(Supplied entries Opens)

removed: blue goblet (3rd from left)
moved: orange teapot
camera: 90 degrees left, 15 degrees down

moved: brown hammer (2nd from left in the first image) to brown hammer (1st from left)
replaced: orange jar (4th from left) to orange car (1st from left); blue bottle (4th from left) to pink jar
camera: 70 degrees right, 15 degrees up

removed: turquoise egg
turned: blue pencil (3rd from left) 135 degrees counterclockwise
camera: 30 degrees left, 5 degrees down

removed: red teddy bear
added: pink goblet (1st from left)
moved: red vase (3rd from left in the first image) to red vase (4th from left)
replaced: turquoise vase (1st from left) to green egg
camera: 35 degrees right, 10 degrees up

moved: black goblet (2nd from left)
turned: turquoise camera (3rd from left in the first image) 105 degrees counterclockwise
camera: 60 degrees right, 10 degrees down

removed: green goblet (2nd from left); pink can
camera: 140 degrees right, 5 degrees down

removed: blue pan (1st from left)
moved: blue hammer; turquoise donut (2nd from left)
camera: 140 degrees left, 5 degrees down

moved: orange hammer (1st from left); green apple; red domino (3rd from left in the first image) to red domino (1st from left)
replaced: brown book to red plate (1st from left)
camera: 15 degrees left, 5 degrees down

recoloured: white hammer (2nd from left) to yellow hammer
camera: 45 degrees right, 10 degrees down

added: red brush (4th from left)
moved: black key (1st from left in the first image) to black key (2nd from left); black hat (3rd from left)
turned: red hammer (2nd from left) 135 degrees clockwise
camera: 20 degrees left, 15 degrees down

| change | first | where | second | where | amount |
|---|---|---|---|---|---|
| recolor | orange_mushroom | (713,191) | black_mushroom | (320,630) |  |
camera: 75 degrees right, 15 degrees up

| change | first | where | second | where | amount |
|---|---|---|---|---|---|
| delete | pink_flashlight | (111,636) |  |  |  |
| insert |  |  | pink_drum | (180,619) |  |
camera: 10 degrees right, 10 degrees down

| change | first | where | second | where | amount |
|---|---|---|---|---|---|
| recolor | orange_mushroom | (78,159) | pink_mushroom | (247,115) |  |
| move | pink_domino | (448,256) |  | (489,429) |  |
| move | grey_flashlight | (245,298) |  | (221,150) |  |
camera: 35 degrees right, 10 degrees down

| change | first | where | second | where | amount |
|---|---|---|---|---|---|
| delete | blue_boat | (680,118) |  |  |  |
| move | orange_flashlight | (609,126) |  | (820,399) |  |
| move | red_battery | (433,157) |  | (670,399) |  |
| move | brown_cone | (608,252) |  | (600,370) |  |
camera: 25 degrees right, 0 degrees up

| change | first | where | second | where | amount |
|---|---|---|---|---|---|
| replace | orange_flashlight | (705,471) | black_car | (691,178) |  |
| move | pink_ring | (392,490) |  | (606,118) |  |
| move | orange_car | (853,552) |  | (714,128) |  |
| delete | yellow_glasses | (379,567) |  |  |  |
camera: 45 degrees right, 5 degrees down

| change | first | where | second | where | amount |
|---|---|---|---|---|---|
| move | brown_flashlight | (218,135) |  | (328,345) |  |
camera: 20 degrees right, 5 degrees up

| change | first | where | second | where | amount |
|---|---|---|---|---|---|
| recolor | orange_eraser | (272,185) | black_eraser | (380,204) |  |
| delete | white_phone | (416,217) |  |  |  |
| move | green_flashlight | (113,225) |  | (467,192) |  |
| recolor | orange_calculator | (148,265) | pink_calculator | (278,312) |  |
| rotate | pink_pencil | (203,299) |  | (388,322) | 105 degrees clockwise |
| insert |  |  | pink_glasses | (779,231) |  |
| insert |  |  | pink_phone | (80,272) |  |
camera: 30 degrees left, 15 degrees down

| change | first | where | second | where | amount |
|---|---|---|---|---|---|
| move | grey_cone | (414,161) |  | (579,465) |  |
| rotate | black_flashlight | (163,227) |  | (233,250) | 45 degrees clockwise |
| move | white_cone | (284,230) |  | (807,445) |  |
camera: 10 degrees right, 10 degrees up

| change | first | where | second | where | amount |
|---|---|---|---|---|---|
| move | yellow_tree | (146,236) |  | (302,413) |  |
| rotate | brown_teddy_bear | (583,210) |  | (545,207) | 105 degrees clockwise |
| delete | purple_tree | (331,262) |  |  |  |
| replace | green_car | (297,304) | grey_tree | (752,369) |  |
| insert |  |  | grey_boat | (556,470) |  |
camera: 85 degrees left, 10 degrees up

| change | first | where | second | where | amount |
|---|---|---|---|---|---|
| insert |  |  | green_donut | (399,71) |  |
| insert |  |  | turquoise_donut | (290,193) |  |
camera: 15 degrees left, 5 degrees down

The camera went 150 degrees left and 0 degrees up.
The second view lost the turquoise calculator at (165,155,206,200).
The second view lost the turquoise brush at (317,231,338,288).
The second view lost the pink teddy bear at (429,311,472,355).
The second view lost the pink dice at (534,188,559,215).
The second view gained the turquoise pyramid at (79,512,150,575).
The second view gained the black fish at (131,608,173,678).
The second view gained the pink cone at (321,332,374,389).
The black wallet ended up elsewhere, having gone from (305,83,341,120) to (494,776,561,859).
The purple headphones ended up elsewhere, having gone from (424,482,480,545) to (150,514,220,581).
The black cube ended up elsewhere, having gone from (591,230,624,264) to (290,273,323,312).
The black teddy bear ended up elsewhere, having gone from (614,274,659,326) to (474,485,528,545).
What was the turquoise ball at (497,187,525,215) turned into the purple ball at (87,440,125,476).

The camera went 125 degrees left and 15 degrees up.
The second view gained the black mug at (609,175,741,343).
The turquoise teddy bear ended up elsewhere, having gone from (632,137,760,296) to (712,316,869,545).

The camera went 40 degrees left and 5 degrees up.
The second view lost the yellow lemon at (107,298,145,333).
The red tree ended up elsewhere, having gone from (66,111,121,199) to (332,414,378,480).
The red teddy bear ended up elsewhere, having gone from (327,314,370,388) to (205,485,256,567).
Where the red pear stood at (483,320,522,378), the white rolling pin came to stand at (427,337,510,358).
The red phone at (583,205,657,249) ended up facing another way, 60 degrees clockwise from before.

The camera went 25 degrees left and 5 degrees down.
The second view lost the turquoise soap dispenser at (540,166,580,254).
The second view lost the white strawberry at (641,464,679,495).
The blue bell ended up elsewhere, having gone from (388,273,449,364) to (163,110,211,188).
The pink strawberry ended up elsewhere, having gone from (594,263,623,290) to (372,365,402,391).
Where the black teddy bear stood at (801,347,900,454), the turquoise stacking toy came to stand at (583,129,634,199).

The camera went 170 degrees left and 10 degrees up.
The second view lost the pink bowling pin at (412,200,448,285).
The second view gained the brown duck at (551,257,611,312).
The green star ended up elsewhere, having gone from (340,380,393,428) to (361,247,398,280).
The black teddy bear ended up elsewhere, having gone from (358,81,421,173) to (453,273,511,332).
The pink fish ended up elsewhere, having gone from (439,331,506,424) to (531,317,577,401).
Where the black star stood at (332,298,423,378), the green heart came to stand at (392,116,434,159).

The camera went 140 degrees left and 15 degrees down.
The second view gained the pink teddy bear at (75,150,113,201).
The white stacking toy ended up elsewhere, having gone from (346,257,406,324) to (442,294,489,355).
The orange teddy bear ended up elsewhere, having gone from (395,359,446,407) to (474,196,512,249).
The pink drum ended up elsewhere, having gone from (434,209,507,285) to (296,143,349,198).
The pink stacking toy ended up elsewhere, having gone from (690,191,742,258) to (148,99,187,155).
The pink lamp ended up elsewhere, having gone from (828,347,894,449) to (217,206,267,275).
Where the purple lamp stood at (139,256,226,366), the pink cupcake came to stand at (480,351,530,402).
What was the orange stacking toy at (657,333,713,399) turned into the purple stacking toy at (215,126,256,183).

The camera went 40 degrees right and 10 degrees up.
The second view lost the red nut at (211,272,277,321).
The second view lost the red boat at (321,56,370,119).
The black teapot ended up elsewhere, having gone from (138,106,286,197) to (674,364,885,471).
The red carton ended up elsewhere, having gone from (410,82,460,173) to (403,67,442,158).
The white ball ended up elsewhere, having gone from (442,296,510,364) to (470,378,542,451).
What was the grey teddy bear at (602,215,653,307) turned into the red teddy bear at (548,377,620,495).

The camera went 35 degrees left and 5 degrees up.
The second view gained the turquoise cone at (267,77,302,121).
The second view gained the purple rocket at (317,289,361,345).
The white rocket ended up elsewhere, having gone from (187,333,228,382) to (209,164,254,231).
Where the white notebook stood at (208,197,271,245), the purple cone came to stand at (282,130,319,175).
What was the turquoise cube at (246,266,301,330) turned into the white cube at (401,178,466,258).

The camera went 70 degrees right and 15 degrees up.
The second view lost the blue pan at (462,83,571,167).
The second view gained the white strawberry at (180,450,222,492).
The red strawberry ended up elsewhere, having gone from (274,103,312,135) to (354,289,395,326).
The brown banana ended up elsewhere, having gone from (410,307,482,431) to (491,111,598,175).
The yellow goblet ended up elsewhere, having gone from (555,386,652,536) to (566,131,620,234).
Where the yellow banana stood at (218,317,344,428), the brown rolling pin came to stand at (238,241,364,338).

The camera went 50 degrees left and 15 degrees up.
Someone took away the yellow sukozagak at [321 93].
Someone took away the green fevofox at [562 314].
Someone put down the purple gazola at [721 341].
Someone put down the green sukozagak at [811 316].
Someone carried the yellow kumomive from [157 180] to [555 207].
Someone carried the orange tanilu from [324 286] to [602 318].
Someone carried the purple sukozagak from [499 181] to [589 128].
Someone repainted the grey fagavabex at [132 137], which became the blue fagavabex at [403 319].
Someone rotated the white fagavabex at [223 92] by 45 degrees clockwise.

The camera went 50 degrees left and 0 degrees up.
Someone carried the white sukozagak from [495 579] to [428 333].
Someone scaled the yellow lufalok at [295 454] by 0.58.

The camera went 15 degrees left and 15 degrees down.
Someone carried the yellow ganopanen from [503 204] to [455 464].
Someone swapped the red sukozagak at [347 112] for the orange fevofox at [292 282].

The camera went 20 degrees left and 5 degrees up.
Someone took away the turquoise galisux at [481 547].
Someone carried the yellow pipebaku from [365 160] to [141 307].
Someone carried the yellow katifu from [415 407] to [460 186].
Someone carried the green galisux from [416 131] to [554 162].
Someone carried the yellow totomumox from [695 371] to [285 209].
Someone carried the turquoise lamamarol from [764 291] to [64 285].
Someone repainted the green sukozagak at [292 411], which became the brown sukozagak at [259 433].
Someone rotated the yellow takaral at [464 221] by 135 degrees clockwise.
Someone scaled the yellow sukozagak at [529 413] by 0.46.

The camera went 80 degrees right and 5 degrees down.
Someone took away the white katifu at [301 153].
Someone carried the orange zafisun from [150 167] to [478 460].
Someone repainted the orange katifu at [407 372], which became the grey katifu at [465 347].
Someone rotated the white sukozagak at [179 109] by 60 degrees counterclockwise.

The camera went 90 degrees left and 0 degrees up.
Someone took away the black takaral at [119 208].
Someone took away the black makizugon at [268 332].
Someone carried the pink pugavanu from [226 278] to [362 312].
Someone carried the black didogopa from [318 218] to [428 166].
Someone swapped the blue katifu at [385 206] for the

(Supplied entries Closes)

→ **Assigned task**:
Using only the entries above, output the line with "Someone took away the green", the line with "Someone repainted the grey", and all lines between them, exactly as they stand.

→ **Task result**:
Someone took away the green fevofox at [562 314].
Someone put down the purple gazola at [721 341].
Someone put down the green sukozagak at [811 316].
Someone carried the yellow kumomive from [157 180] to [555 207].
Someone carried the orange tanilu from [324 286] to [602 318].
Someone carried the purple sukozagak from [499 181] to [589 128].
Someone repainted the grey fagavabex at [132 137], which became the blue fagavabex at [403 319].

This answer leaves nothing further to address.